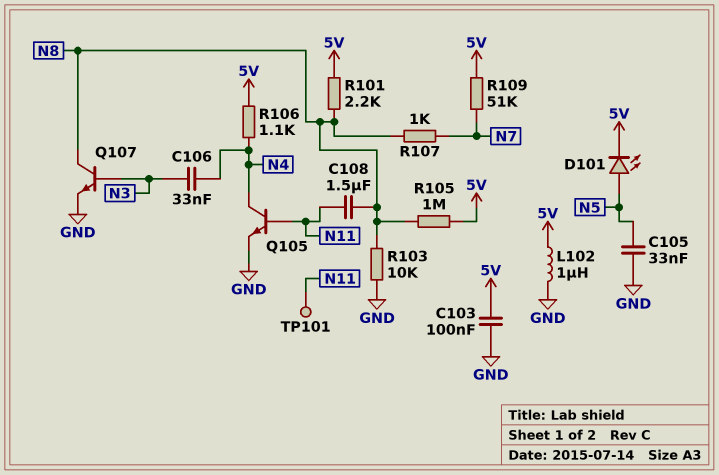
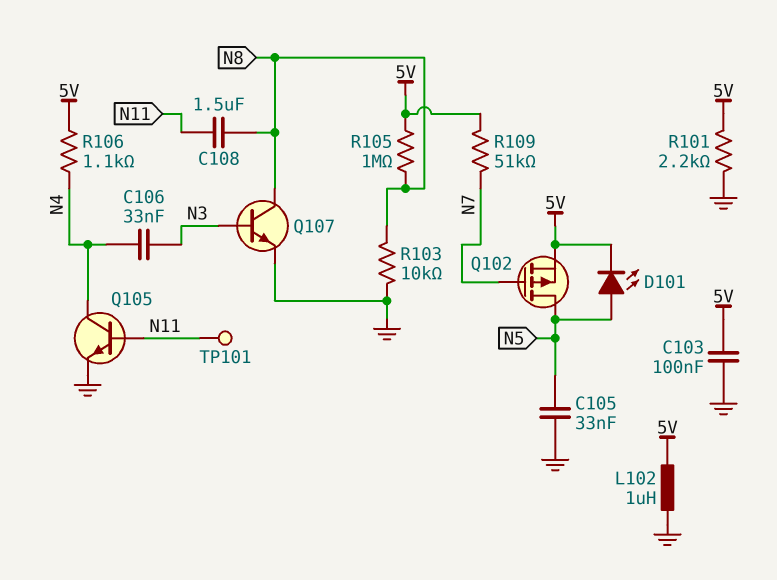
Q102: none -> PMOS (G N7, D N5, S 5V)
R101: 2.2k (5V, N8) -> 2.2k (5V, GND)
R107: 1k (N7, N8) -> none

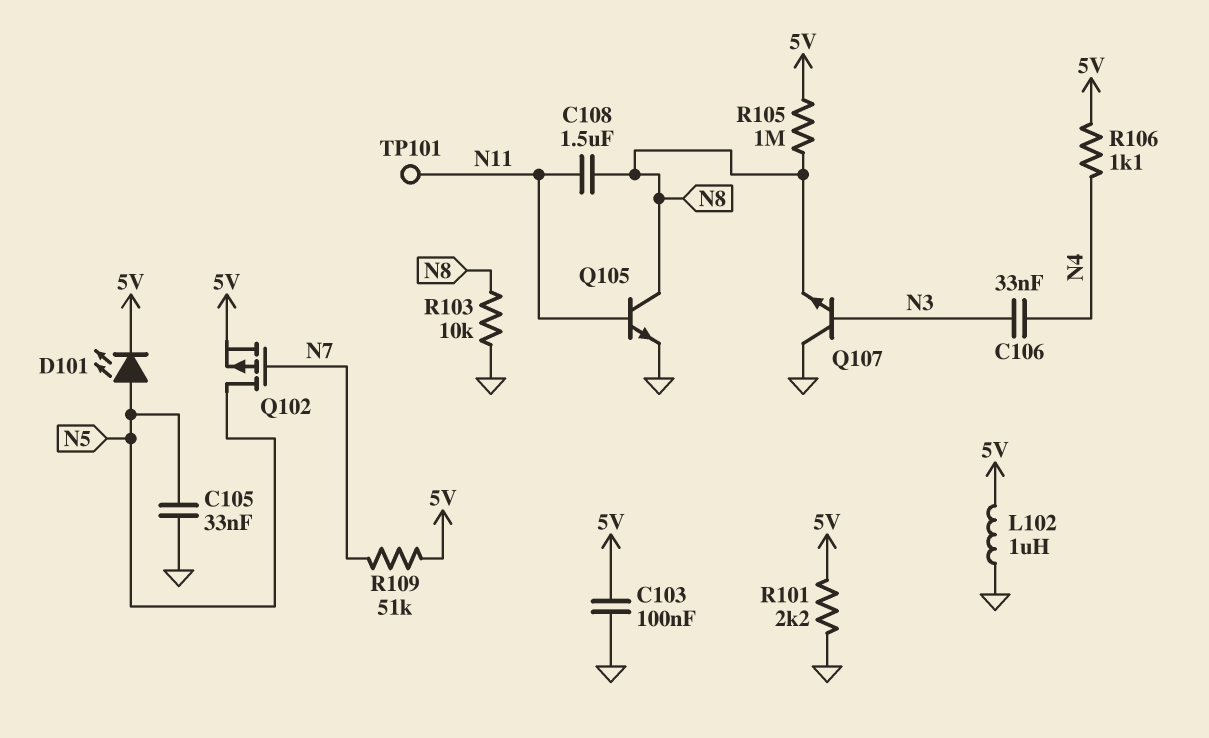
Q105: NPN (B N11, C N4, E GND) -> NPN (B N11, C N8, E GND)
Q107: NPN (B N3, C N8, E GND) -> NPN (B N3, C GND, E N8)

——————————

● **Exercise objective**:
The records above are to be duplicated exactly, pictures left out.

● **Exercise output**:
Q102: none -> PMOS (G N7, D N5, S 5V)
R101: 2.2k (5V, N8) -> 2.2k (5V, GND)
R107: 1k (N7, N8) -> none

Q105: NPN (B N11, C N4, E GND) -> NPN (B N11, C N8, E GND)
Q107: NPN (B N3, C N8, E GND) -> NPN (B N3, C GND, E N8)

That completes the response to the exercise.